##### Records for this task

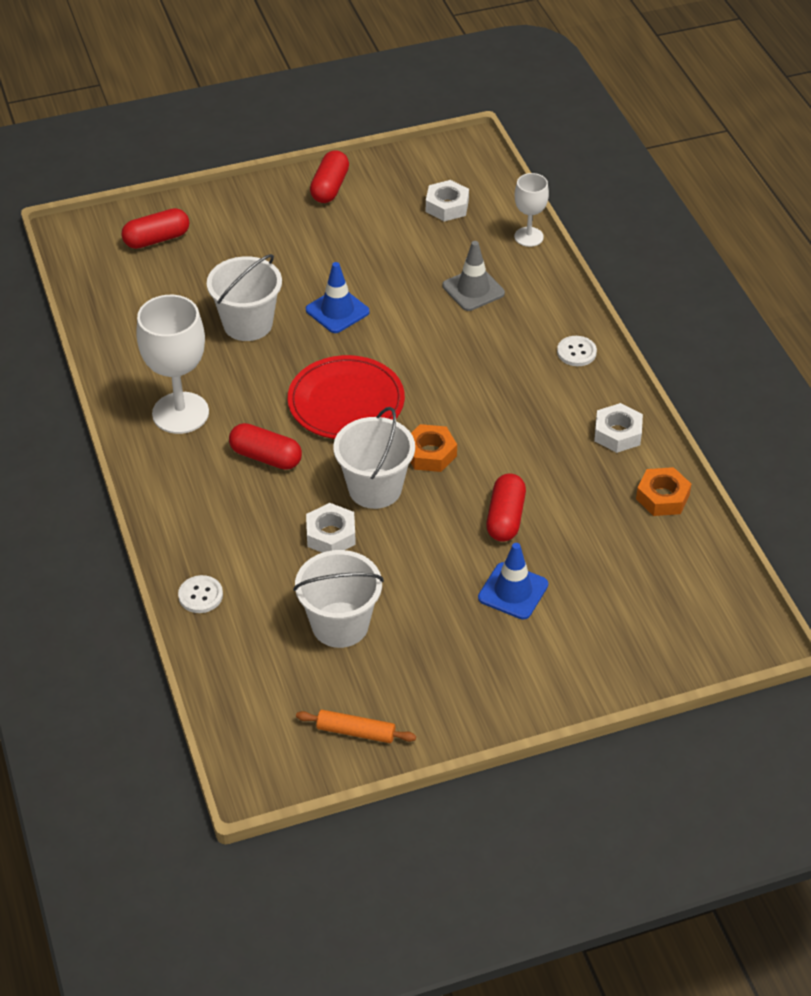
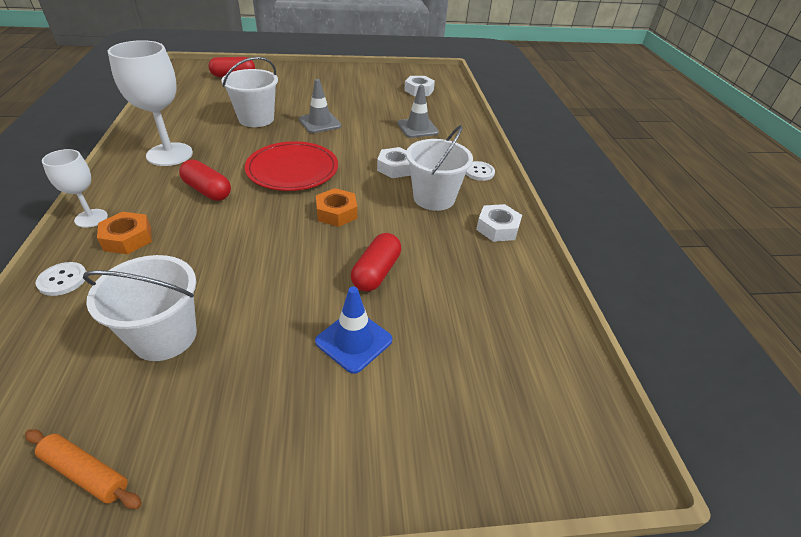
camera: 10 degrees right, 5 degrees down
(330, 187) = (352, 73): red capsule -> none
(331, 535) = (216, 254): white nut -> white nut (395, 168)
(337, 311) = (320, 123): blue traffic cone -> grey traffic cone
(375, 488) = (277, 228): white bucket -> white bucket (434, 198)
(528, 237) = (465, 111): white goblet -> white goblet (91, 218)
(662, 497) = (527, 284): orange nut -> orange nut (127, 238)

##########
##### Records for this task

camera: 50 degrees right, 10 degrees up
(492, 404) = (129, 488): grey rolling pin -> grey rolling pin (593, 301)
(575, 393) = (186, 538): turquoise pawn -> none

##########

§ **Assigned task**: Output exactly one stretch of the listing: from the line containing "camera: 10 degrees right, 5 degrees down" through the line containing "(662, 497) = (527, 284): orange", both end lines included.

§ **Task response**:
camera: 10 degrees right, 5 degrees down
(330, 187) = (352, 73): red capsule -> none
(331, 535) = (216, 254): white nut -> white nut (395, 168)
(337, 311) = (320, 123): blue traffic cone -> grey traffic cone
(375, 488) = (277, 228): white bucket -> white bucket (434, 198)
(528, 237) = (465, 111): white goblet -> white goblet (91, 218)
(662, 497) = (527, 284): orange nut -> orange nut (127, 238)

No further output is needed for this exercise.